++++ Itens fornecidos

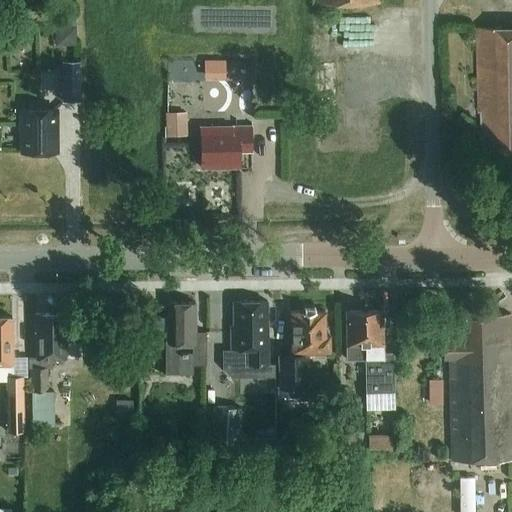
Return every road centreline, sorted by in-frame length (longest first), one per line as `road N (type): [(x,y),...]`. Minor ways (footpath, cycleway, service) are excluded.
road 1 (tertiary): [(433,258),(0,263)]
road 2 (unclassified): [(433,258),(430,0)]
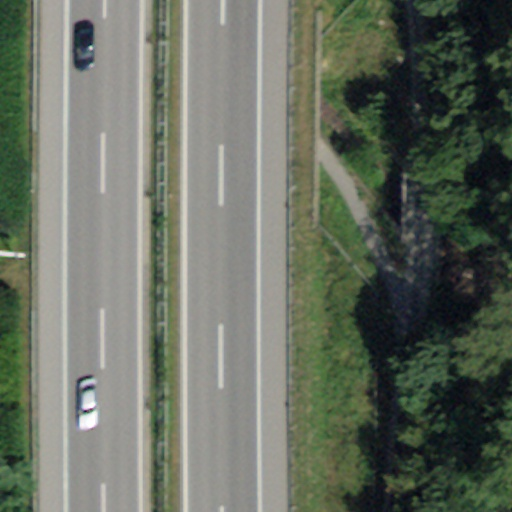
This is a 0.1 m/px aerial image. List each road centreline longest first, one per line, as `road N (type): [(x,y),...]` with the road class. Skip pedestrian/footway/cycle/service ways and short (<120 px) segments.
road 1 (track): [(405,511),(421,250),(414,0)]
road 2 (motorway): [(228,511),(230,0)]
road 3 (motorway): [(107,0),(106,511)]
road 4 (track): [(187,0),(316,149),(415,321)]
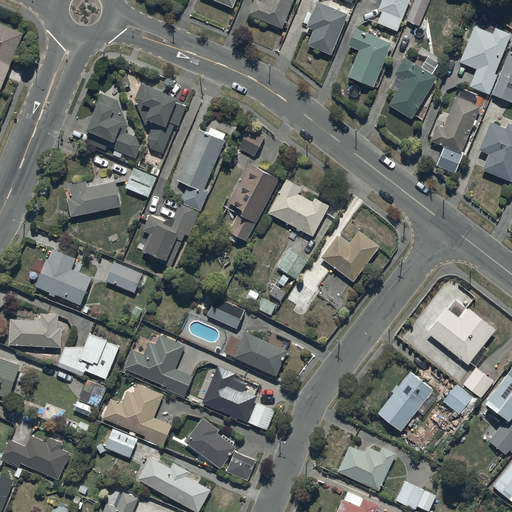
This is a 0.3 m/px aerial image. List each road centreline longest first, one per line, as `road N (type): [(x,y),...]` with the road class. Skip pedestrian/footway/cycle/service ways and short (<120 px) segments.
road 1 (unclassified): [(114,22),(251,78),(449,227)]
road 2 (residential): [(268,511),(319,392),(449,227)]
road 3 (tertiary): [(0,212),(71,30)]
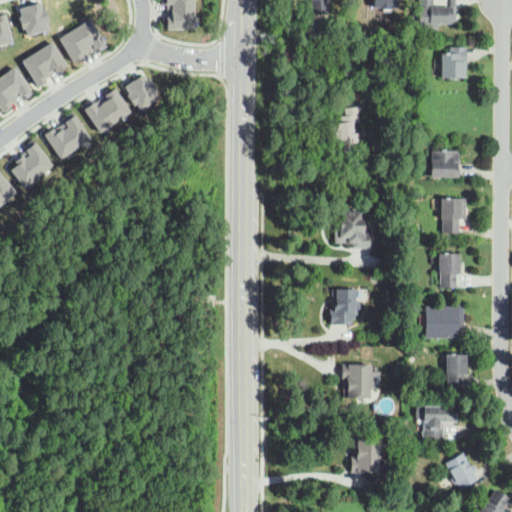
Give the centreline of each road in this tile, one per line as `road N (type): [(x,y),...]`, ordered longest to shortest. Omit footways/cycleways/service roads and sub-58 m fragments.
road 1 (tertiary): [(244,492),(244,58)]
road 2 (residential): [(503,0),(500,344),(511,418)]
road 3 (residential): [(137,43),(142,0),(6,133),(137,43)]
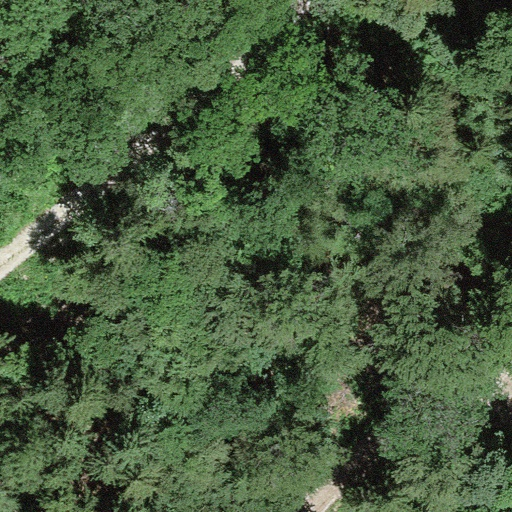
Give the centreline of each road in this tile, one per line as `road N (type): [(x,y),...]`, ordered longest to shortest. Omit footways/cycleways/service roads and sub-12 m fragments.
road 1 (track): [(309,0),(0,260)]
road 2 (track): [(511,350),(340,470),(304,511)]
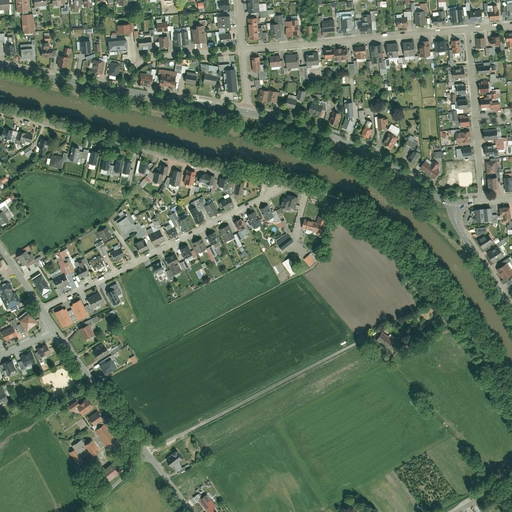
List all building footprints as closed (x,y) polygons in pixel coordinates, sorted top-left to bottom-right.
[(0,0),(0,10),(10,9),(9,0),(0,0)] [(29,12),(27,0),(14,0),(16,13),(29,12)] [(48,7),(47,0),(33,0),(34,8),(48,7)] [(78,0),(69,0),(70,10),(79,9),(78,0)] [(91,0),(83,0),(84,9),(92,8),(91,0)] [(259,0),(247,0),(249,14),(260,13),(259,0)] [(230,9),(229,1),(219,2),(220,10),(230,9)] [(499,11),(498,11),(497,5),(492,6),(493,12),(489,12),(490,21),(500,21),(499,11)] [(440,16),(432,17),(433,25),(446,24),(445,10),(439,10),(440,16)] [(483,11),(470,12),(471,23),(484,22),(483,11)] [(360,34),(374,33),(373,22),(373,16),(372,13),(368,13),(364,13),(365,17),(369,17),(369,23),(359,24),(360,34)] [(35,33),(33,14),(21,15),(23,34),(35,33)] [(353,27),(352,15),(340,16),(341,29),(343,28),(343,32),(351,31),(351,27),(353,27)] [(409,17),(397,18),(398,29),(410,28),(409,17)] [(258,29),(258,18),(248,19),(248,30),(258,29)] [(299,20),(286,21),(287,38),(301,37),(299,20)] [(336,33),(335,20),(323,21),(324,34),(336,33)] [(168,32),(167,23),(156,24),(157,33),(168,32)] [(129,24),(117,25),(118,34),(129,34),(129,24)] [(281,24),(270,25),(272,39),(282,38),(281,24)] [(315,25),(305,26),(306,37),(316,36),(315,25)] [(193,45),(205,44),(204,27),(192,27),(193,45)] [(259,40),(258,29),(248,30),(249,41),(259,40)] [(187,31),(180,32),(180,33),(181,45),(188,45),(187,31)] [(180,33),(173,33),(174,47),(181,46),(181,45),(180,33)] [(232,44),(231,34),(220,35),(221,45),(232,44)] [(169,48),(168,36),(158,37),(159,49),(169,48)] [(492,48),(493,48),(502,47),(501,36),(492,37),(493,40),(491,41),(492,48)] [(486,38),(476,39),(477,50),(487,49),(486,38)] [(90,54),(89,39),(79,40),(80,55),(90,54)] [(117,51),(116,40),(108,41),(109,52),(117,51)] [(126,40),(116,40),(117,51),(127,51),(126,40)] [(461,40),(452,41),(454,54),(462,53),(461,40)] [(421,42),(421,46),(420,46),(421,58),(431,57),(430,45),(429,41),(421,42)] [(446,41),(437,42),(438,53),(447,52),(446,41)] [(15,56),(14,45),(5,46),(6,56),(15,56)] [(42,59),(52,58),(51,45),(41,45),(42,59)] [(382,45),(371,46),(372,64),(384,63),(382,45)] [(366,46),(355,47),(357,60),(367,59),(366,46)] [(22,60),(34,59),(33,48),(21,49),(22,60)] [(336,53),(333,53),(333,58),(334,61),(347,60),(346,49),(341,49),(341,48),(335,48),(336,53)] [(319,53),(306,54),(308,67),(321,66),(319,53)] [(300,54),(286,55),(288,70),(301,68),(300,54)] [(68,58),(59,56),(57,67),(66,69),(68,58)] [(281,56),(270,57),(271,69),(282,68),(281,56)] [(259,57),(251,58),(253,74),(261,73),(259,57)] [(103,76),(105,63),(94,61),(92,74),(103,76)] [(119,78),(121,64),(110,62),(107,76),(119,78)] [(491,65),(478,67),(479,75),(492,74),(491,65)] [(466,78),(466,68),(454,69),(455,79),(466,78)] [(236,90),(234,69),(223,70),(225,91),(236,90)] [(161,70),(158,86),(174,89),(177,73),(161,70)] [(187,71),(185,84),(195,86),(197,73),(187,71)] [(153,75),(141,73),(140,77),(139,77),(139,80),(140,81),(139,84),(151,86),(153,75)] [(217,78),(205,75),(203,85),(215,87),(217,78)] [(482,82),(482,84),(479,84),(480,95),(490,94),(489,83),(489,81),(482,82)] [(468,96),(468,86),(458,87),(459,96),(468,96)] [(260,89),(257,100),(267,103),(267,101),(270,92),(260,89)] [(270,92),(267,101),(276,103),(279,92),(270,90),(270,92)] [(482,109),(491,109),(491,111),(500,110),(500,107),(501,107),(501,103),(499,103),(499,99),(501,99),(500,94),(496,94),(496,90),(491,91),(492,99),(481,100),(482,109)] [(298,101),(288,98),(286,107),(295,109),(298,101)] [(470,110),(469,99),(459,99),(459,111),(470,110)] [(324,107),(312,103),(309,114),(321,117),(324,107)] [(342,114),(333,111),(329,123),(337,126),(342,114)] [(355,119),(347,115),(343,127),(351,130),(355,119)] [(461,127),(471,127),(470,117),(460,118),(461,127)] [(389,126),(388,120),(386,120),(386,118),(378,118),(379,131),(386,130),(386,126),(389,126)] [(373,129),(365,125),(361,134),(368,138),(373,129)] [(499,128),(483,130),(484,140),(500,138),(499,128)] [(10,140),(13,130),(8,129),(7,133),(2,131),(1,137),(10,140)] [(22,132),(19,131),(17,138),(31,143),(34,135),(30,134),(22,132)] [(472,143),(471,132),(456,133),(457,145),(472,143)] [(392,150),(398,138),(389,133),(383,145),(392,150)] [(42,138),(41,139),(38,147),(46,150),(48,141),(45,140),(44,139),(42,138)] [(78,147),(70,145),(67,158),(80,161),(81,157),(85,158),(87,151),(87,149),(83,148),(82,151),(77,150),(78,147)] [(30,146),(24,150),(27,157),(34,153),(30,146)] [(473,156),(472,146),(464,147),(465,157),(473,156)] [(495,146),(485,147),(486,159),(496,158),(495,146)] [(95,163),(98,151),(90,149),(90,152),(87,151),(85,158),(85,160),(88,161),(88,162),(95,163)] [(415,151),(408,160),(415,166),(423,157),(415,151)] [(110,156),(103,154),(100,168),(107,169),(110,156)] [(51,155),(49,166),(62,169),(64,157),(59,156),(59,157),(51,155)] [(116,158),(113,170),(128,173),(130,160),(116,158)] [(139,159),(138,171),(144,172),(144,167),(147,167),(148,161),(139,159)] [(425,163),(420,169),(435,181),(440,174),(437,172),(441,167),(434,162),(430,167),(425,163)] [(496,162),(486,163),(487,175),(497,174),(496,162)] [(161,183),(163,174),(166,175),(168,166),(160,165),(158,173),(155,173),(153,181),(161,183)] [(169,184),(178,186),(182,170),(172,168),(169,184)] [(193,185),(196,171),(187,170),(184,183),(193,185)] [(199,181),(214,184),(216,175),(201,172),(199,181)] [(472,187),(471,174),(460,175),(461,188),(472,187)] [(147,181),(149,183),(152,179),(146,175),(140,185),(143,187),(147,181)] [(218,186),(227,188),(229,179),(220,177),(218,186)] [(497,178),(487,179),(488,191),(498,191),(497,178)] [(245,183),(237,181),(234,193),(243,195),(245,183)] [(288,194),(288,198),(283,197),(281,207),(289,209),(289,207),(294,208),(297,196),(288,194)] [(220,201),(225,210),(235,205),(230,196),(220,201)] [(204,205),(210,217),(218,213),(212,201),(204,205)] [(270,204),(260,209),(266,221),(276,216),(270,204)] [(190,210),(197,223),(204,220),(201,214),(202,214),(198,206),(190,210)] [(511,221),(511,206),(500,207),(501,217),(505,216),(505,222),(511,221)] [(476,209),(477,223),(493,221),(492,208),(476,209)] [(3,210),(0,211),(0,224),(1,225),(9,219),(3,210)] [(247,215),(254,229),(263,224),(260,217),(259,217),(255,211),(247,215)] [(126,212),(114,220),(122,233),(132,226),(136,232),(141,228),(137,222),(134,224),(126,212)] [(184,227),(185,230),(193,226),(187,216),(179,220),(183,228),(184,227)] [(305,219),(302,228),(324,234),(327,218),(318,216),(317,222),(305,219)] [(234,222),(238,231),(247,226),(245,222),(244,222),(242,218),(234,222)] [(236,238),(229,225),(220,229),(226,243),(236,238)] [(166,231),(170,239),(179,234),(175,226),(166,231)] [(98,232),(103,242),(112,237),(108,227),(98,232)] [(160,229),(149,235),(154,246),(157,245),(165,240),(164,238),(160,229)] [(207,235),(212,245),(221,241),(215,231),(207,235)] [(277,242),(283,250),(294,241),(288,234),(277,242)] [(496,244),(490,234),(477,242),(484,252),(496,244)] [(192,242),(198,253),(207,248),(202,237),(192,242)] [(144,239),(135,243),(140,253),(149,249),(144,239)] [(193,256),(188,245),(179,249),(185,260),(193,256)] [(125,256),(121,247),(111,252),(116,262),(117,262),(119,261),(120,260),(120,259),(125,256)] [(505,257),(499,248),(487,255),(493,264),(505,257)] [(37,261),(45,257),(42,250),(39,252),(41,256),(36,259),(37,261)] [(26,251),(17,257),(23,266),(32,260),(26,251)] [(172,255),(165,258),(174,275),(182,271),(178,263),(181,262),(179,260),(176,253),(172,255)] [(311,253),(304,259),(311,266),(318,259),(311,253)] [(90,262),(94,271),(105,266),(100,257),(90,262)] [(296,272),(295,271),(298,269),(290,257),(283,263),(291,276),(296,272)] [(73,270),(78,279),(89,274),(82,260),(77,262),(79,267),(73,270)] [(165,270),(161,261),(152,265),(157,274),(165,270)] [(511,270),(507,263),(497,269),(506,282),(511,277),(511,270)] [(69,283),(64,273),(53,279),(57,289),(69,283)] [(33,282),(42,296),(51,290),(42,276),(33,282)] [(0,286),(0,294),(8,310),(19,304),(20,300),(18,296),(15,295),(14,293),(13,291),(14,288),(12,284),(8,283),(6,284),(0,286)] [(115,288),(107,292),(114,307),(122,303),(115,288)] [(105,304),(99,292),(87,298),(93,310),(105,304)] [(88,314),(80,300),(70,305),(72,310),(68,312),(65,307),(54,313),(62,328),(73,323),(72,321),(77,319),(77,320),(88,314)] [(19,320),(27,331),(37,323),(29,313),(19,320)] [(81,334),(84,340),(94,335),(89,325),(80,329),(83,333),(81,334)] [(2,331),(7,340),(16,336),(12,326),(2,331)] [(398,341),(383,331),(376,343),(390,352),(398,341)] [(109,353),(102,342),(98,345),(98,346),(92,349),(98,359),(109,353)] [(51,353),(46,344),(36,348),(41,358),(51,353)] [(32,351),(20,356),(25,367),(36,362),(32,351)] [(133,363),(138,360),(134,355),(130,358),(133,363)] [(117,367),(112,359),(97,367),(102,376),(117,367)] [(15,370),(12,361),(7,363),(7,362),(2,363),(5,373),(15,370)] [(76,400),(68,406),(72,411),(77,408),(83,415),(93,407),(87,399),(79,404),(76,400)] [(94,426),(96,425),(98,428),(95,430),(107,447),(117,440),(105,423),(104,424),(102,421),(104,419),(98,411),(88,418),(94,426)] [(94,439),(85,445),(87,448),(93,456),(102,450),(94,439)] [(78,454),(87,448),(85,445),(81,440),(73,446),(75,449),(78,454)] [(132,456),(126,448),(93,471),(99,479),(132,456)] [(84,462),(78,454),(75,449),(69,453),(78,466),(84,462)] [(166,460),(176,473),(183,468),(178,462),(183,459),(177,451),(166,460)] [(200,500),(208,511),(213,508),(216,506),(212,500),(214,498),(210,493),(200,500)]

++++++++

Solicitação:
Transcreva como uma lista JSON de strings, uma por linha e sem linhas em branco, o trecho que vai do início dos itens acima até a linha que contém "road 2 (track): [(511,350),(340,470),(304,511)]", inclusive. Exclua as imagens da resposta.

Resolução do exercício:
[
  "Return every road centreline, sorted by in-frame length (longest first), one per line as `road N (type): [(x,y),...]`. Minor ways (footpath, cycleway, service) are excluded.",
  "road 1 (tertiary): [(433,258),(0,263)]",
  "road 2 (unclassified): [(433,258),(430,0)]",
  "This is a 0.1 m/px aerial image. List each road centreline longest first, one per line, as `road N (type): [(x,y),...]` with the road class. Skip pedestrian/footway/cycle/service ways and short (<120 px) segments.",
  "road 1 (track): [(405,511),(421,250),(414,0)]",
  "road 2 (motorway): [(228,511),(230,0)]",
  "road 3 (motorway): [(107,0),(106,511)]",
  "road 4 (track): [(187,0),(316,149),(415,321)]",
  "This is a 0.3 m/px aerial image. List each road centreline longest first, one per line, as `road N (type): [(x,y),...]` with the road class. Skip pedestrian/footway/cycle/service ways and short (<120 px) segments.",
  "road 1 (unclassified): [(114,22),(251,78),(449,227)]",
  "road 2 (residential): [(268,511),(319,392),(449,227)]",
  "road 3 (tertiary): [(0,212),(71,30)]",
  "Give the centreline of each road in this tile, one per line as `road N (type): [(x,y),...]`, ordered longest to shortest. Omit footways/cycleways/service roads and sub-58 m fragments.",
  "road 1 (tertiary): [(244,492),(244,58)]",
  "road 2 (residential): [(503,0),(500,344),(511,418)]",
  "road 3 (residential): [(137,43),(142,0),(6,133),(137,43)]",
  "Give the centreline of each road in this tile, one per line as `road N (type): [(x,y),...]`, ordered longest to shortest. Omit footways/cycleways/service roads and sub-12 m fragments.",
  "road 1 (track): [(309,0),(0,260)]",
  "road 2 (track): [(511,350),(340,470),(304,511)]"
]